Problem to solve =
Reprint each record exactly. Pictures are not reprinted.

-------- Data for this exercise --------

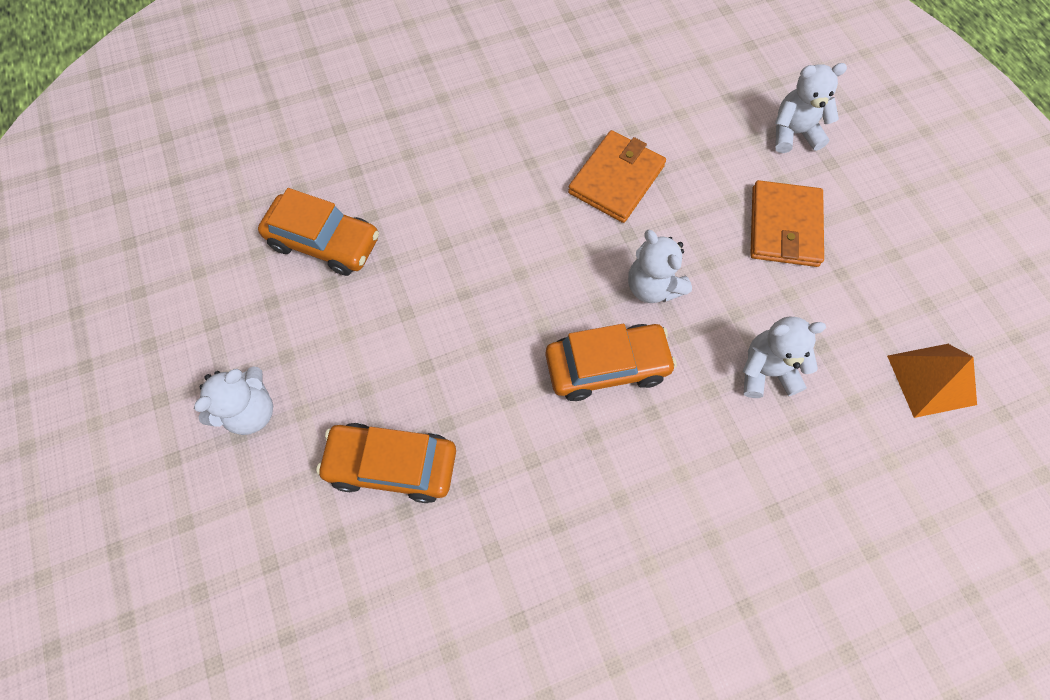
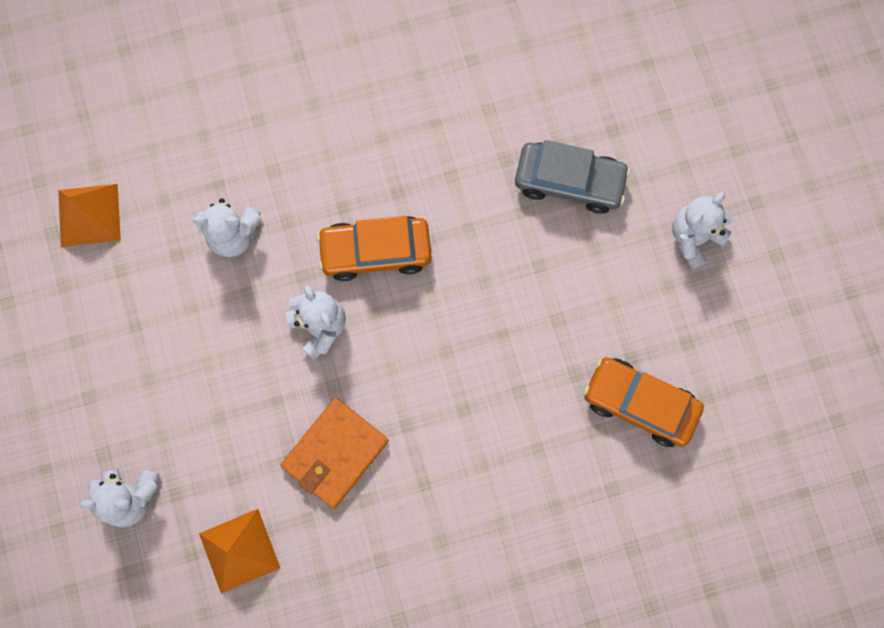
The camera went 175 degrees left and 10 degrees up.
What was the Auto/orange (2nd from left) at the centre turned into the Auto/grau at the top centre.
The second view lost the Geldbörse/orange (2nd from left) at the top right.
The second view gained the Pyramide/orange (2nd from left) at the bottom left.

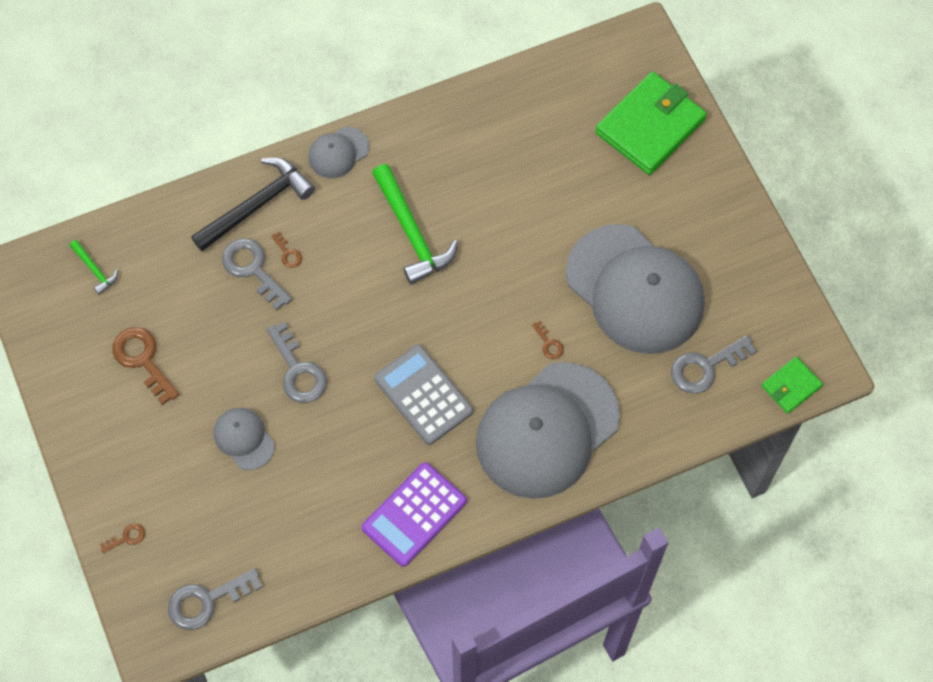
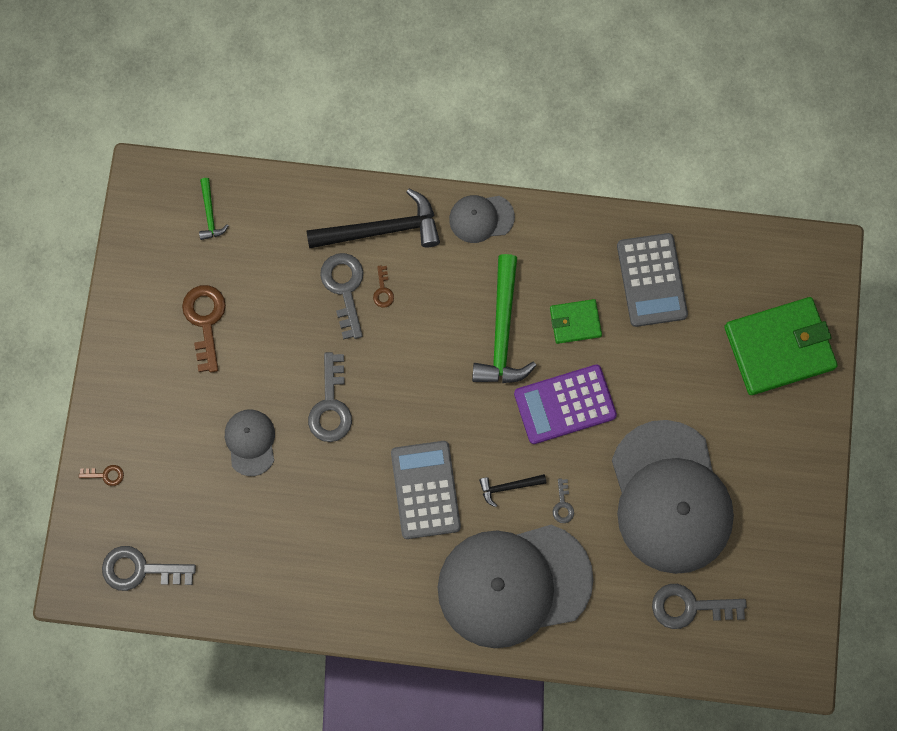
The camera went 30 degrees right and 10 degrees up.
The Taschenrechner/lila ended up elsewhere, having gone from the bottom centre to the centre.
What was the Schlüssel/braun (4th from left) at the centre turned into the Schlüssel/grau (4th from left) at the bottom centre.
The Geldbörse/grün (2nd from left in the first image) ended up elsewhere, having gone from the middle right to the centre.
The second view gained the Hammer/schwarz (2nd from left) at the bottom centre.
The second view gained the Taschenrechner/grau (2nd from left) at the middle right.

--------

Finished exercise =
The camera went 175 degrees left and 10 degrees up.
What was the Auto/orange (2nd from left) at the centre turned into the Auto/grau at the top centre.
The second view lost the Geldbörse/orange (2nd from left) at the top right.
The second view gained the Pyramide/orange (2nd from left) at the bottom left.

The camera went 30 degrees right and 10 degrees up.
The Taschenrechner/lila ended up elsewhere, having gone from the bottom centre to the centre.
What was the Schlüssel/braun (4th from left) at the centre turned into the Schlüssel/grau (4th from left) at the bottom centre.
The Geldbörse/grün (2nd from left in the first image) ended up elsewhere, having gone from the middle right to the centre.
The second view gained the Hammer/schwarz (2nd from left) at the bottom centre.
The second view gained the Taschenrechner/grau (2nd from left) at the middle right.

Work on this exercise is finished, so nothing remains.